*** Opening of Information ***
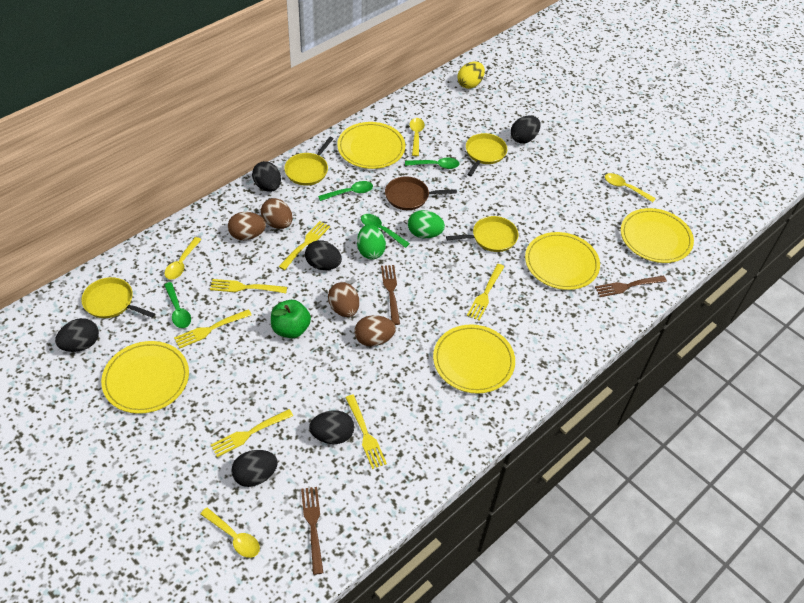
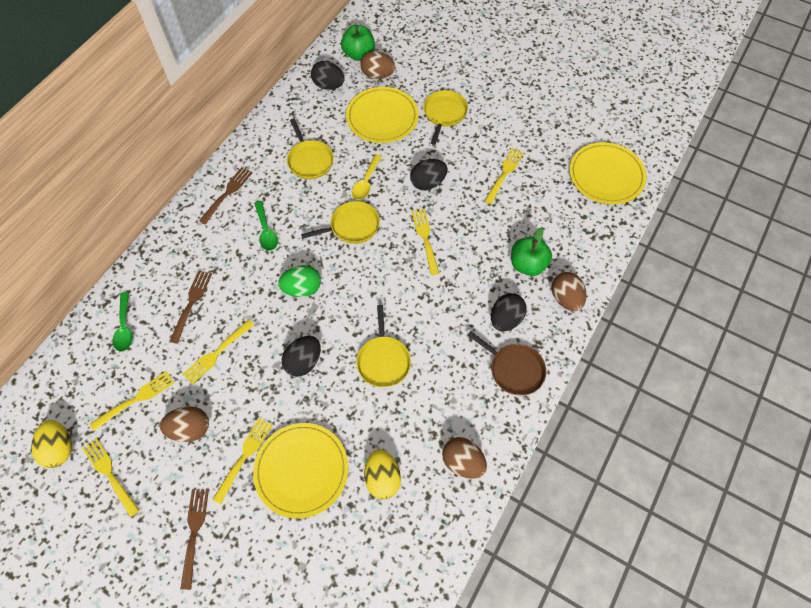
black egg: 6 -> 4
green apple: 1 -> 2
green egg: 2 -> 1
green spoon: 4 -> 2
yellow egg: 1 -> 2
yellow plate: 5 -> 3
yellow spoon: 4 -> 1

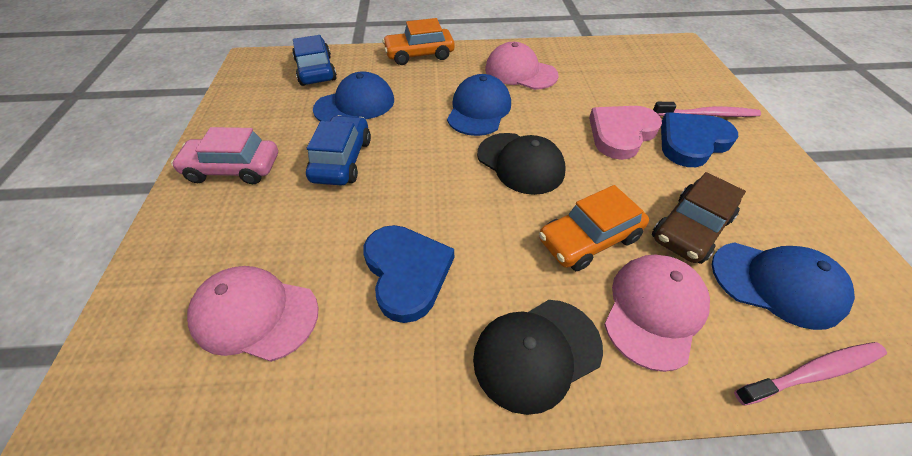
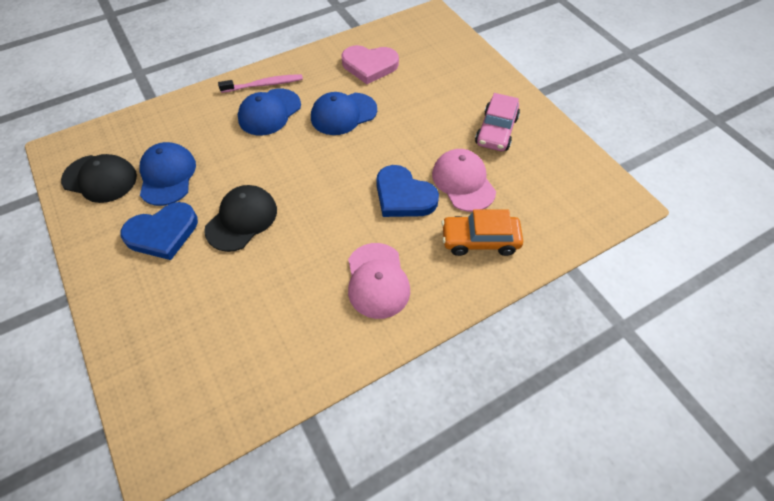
blue car: 2 -> 0
brown car: 1 -> 0
orange car: 2 -> 1
pink cap: 3 -> 2
pink toothbrush: 2 -> 1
*** Close of Information ***
Search the data above for the string "yellow" and copy each line that has it.

### [Output of the task]
yellow egg: 1 -> 2
yellow plate: 5 -> 3
yellow spoon: 4 -> 1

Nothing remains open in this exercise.